---- GIVEN RECORDS

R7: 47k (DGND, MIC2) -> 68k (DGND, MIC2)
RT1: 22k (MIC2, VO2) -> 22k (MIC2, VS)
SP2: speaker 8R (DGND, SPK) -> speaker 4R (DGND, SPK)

--------
---- GIVEN RECORDS

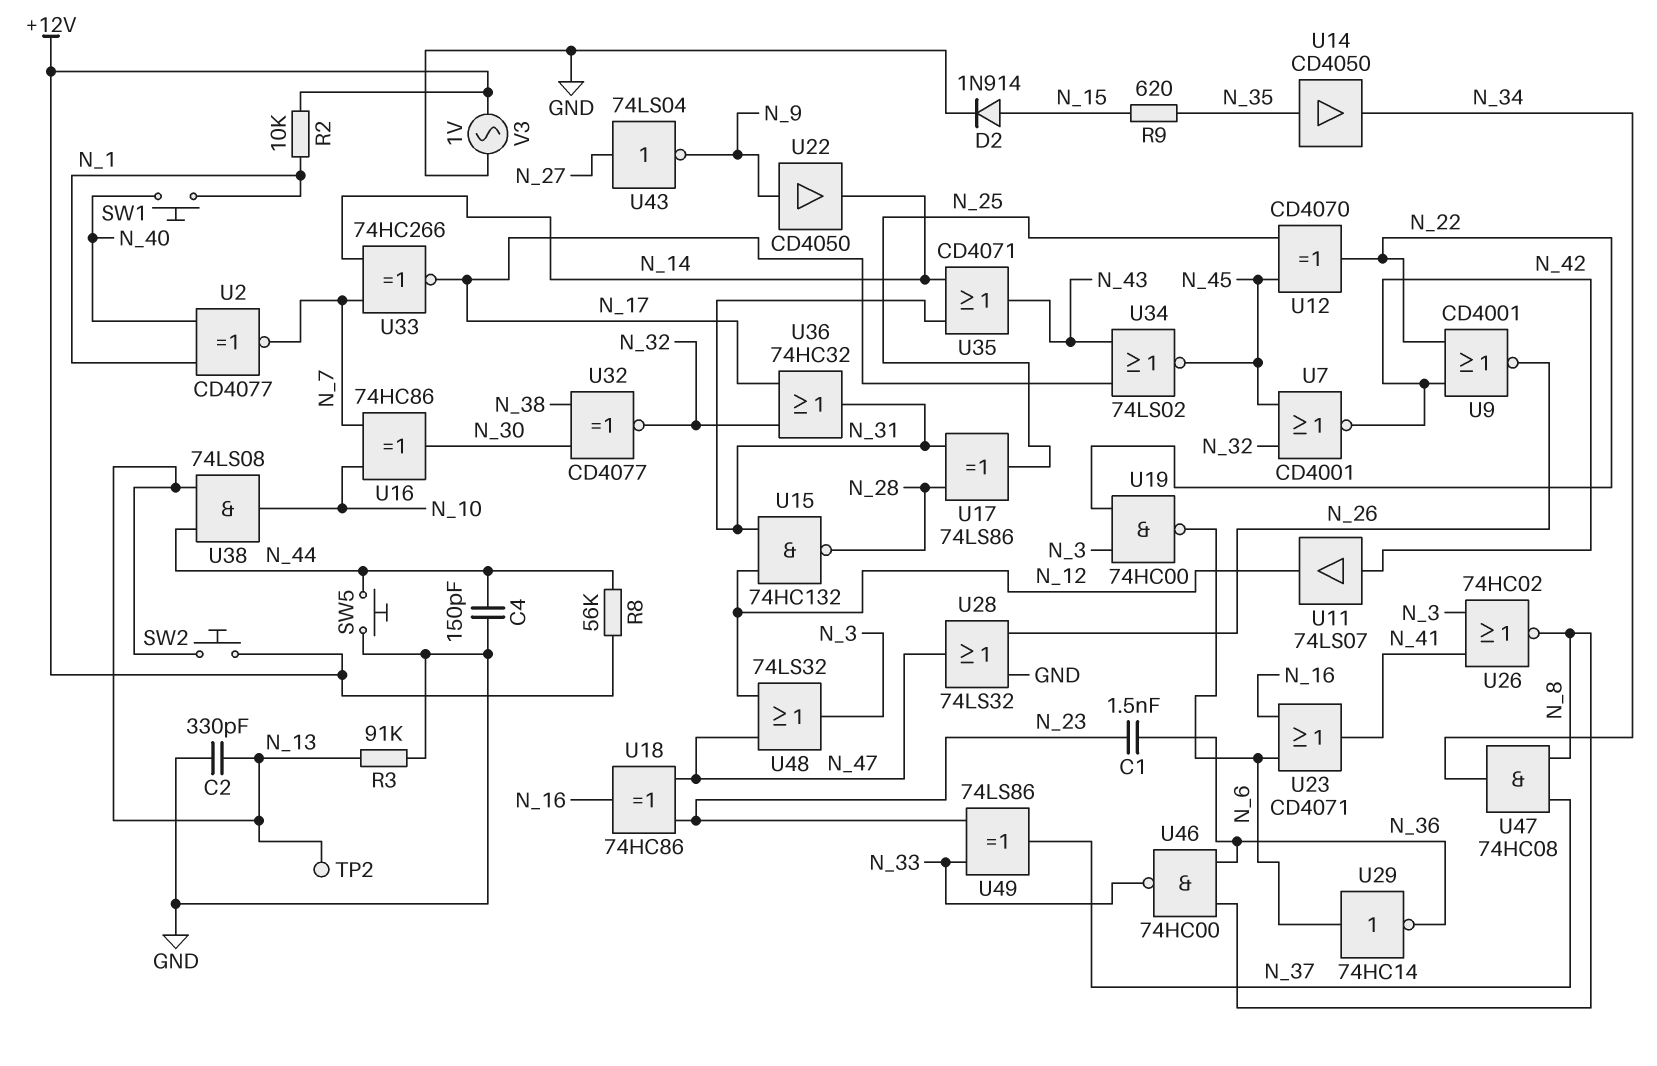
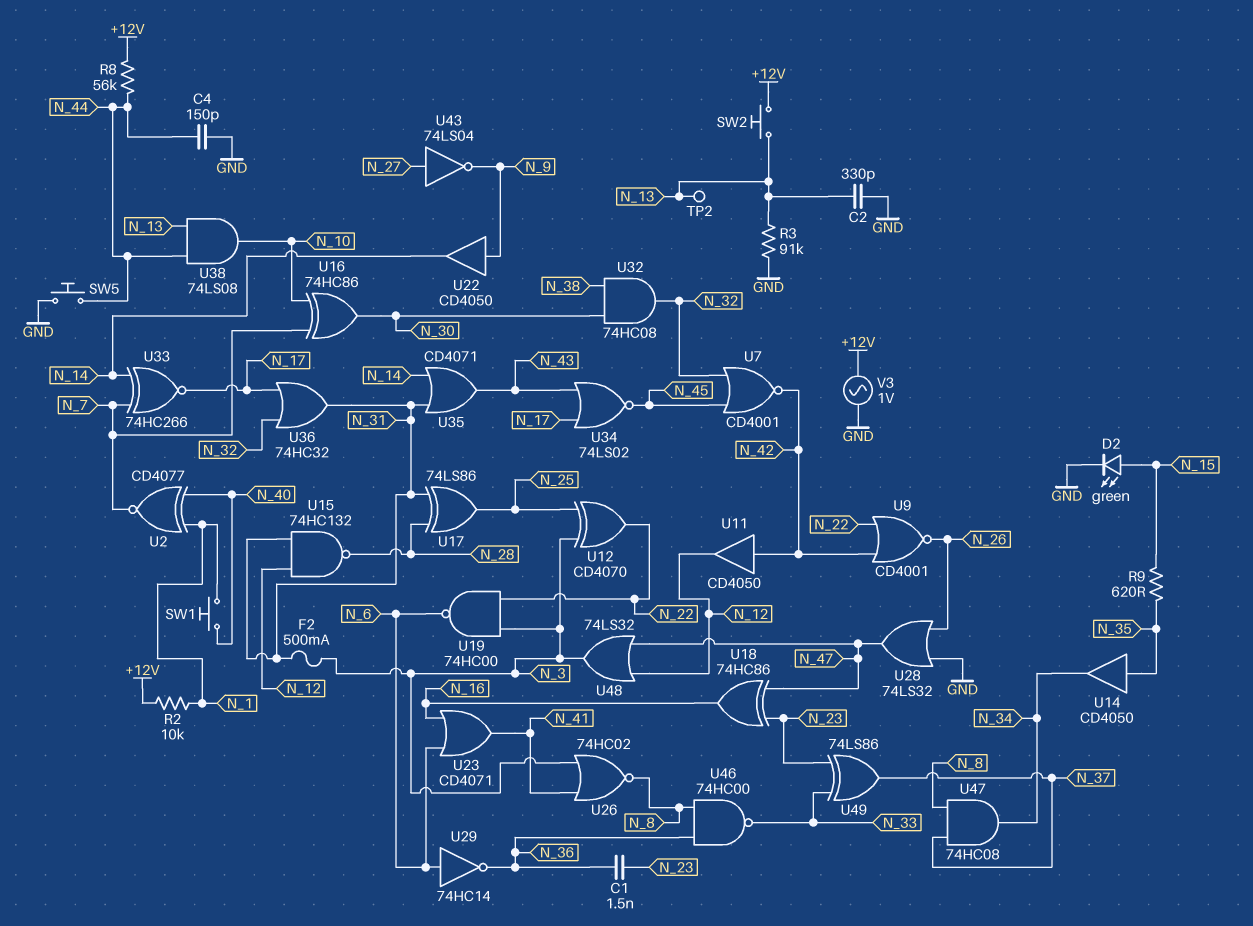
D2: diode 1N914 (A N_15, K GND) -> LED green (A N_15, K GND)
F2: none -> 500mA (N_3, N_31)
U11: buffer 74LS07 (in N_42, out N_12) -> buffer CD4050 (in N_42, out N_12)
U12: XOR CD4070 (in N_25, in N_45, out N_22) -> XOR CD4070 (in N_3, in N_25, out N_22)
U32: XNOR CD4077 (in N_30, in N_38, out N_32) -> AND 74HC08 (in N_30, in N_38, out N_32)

--------

» YOUR TASK
Every line in the listing that holds the string "DGND" should be copied out.

» EXERCISE ANSWER
R7: 47k (DGND, MIC2) -> 68k (DGND, MIC2)
SP2: speaker 8R (DGND, SPK) -> speaker 4R (DGND, SPK)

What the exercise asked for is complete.